Data excerpt:

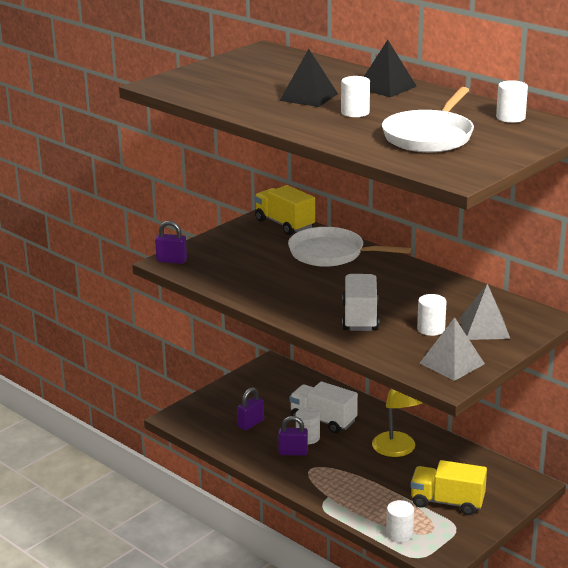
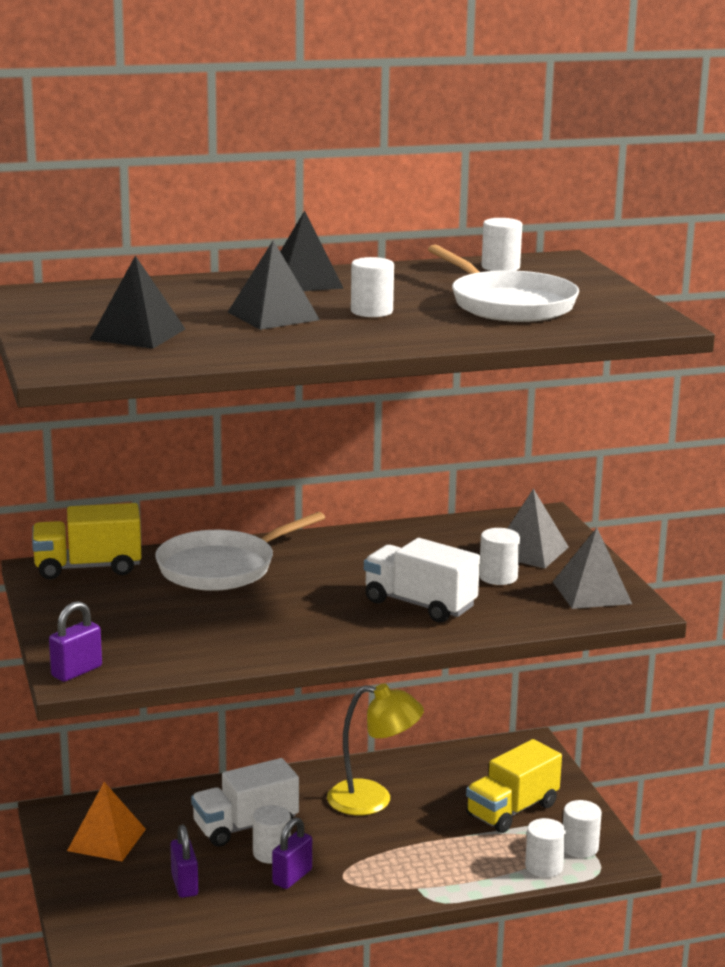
camera: 60 degrees left, 5 degrees down
(231, 83) = (138, 334): none -> black pyramid
(265, 386) = (106, 840): none -> orange pyramid
(436, 541) = (579, 847): none -> white cylinder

The task: Leave the images out and transcribe the rest of the material exactly.

Written solution:
camera: 60 degrees left, 5 degrees down
(231, 83) = (138, 334): none -> black pyramid
(265, 386) = (106, 840): none -> orange pyramid
(436, 541) = (579, 847): none -> white cylinder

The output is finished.